Directive: Return every line in the records below that contains the string "kern".

Given records:
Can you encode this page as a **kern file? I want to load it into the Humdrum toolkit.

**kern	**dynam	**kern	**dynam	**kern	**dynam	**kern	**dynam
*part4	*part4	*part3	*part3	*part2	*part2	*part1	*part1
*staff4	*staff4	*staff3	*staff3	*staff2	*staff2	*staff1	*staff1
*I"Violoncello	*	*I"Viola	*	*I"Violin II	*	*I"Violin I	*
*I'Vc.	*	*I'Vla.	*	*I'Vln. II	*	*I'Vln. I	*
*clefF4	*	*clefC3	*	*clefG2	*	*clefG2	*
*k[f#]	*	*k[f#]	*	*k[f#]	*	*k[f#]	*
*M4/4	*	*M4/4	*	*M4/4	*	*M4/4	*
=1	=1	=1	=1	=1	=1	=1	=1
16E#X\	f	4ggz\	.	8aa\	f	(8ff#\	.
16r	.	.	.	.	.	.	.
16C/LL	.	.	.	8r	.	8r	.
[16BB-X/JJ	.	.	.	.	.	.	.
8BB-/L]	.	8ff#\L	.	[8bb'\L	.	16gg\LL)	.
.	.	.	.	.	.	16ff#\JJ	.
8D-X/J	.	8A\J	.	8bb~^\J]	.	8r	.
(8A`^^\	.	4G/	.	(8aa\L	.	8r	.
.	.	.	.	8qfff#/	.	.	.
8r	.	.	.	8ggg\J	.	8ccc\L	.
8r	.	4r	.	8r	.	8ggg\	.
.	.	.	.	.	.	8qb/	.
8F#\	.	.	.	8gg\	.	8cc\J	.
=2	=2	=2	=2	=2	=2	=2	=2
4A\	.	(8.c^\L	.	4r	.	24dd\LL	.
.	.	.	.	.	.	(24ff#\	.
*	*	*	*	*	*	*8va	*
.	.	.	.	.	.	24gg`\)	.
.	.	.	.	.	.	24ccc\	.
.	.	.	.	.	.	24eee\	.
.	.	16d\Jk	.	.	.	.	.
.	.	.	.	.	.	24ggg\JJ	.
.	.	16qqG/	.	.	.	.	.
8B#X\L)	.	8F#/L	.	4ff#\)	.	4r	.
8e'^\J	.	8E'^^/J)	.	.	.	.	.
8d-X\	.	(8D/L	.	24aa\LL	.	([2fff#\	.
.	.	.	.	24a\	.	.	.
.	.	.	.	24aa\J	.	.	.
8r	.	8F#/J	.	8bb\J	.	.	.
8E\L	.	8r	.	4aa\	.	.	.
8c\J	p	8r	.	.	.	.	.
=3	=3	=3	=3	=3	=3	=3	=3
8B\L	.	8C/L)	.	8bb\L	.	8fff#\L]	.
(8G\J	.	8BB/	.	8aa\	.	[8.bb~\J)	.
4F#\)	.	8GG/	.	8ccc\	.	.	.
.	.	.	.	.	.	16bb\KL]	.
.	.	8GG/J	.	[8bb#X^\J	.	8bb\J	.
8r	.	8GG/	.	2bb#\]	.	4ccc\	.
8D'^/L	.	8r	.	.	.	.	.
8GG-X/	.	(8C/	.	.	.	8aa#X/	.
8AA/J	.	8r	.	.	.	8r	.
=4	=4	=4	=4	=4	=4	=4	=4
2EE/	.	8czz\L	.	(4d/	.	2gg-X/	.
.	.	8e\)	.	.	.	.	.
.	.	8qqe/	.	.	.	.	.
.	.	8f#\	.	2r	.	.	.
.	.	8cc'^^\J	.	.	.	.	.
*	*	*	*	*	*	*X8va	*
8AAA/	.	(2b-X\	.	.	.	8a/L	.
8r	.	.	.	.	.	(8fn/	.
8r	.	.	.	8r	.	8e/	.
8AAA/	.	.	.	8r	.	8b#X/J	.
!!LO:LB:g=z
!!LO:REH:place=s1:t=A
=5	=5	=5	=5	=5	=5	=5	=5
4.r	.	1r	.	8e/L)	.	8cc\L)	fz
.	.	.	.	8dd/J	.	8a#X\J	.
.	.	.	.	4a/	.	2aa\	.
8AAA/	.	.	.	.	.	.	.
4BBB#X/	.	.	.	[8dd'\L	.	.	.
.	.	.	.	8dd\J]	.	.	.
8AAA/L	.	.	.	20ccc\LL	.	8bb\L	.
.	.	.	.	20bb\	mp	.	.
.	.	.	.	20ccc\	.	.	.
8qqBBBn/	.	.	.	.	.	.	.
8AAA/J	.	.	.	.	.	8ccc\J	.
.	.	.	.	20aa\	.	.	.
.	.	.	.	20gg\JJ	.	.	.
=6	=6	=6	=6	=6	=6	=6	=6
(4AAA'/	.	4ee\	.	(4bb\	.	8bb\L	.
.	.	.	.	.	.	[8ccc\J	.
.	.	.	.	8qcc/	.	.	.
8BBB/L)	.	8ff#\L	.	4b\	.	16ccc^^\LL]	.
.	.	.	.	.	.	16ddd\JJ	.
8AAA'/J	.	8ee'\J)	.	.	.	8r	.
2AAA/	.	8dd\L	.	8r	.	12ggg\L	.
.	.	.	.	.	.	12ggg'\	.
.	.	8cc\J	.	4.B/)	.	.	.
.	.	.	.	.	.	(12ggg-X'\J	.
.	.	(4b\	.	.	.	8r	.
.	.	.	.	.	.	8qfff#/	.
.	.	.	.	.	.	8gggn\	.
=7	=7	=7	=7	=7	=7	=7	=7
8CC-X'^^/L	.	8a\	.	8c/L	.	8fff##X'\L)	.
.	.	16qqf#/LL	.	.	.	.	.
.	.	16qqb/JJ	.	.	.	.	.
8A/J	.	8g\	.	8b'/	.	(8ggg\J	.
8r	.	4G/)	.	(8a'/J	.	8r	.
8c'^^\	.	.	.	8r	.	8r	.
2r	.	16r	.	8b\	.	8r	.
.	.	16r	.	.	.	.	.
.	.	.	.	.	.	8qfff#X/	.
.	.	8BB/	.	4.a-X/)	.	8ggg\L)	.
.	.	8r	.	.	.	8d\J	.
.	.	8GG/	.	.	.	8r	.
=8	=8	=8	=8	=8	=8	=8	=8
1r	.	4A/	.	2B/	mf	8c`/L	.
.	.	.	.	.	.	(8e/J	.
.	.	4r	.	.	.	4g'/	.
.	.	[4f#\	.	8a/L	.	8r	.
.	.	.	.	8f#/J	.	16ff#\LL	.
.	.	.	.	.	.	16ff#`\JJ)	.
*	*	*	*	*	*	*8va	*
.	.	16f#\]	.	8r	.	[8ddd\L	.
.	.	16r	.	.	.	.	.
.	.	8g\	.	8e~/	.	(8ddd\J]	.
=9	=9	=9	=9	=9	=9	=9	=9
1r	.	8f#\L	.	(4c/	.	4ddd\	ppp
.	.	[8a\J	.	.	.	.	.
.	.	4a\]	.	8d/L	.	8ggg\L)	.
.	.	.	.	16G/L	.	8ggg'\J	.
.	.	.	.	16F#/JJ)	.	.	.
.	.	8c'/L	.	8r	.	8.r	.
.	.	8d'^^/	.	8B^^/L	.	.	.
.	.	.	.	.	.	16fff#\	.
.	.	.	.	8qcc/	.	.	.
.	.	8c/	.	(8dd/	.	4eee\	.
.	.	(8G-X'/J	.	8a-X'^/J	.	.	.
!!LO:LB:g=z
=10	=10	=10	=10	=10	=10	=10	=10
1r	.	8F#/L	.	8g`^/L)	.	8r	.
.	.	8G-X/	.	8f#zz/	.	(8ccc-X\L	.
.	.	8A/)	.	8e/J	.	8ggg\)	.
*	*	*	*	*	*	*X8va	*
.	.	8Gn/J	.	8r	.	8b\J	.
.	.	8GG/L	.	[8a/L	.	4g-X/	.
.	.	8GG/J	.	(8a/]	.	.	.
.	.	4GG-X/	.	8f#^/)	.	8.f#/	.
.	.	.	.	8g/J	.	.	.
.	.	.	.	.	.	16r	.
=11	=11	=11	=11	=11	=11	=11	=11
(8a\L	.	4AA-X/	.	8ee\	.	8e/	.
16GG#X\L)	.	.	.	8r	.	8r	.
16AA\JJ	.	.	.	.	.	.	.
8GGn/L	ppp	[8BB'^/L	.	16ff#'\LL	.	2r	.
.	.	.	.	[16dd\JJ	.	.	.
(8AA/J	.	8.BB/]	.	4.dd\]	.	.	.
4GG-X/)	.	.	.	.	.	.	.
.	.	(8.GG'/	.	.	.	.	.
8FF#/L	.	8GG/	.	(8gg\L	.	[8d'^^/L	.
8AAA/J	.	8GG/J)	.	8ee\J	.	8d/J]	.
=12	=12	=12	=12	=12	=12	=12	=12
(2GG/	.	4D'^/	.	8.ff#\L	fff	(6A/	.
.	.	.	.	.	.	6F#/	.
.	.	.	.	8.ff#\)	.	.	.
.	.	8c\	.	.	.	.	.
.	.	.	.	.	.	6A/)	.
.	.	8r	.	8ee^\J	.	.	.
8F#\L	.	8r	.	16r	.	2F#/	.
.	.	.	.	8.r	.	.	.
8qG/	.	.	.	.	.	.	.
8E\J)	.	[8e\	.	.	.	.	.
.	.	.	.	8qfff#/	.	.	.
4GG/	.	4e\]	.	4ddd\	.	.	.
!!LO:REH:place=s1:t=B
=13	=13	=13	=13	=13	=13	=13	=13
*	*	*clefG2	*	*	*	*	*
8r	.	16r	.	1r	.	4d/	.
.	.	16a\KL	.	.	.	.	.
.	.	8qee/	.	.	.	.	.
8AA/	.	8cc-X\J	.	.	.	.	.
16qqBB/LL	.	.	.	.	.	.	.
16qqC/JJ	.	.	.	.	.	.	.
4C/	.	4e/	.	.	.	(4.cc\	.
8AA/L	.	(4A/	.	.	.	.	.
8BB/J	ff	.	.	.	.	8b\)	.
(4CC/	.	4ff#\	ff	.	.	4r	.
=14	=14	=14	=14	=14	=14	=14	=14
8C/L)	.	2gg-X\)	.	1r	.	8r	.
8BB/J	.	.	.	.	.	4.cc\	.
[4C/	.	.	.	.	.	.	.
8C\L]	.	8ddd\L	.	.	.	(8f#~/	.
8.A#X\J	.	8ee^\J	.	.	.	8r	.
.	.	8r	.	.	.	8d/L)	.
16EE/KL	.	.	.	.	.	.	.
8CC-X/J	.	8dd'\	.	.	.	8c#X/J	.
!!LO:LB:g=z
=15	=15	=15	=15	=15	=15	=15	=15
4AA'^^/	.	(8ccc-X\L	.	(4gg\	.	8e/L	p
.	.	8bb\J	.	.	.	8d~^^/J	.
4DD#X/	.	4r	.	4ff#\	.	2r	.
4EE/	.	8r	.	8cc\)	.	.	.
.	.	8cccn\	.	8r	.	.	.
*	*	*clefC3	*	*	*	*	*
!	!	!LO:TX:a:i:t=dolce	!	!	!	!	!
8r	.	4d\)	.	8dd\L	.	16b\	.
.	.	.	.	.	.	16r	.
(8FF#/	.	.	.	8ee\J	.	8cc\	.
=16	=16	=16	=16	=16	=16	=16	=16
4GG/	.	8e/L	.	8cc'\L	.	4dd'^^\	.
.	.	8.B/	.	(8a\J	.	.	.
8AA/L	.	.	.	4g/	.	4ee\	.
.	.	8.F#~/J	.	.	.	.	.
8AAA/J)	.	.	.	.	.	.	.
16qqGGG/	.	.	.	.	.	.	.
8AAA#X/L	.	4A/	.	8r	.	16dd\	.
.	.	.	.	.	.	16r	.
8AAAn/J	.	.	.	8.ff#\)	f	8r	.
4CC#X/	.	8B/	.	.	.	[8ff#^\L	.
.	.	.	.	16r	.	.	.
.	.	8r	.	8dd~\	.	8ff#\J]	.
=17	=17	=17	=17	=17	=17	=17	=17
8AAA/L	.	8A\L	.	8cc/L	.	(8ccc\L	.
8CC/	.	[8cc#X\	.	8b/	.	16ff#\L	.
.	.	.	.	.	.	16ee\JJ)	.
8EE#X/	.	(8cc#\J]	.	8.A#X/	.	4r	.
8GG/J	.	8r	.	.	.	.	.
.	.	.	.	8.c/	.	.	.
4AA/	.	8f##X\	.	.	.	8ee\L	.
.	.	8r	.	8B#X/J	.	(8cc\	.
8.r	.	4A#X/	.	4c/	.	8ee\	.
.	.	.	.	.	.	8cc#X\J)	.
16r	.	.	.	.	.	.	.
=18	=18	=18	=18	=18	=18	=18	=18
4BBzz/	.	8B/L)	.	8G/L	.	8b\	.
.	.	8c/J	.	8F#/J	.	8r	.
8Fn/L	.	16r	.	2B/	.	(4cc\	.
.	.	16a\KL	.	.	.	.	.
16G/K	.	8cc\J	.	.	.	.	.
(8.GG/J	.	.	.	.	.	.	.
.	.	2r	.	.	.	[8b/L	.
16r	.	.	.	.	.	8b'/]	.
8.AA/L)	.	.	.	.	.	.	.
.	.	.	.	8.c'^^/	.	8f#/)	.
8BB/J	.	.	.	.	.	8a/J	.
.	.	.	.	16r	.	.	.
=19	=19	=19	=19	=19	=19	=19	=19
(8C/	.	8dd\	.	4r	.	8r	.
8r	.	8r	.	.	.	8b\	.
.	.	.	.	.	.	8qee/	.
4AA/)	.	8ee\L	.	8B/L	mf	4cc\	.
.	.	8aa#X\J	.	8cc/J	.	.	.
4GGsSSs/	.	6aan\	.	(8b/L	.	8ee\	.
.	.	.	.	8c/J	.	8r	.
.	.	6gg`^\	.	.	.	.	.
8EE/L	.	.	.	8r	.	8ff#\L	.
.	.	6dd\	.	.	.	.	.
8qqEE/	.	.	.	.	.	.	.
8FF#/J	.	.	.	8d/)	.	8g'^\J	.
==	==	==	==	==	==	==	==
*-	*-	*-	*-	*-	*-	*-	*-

Output for this task:
Can you encode this page as a **kern file? I want to load it into the Humdrum toolkit.
**kern	**dynam	**kern	**dynam	**kern	**dynam	**kern	**dynam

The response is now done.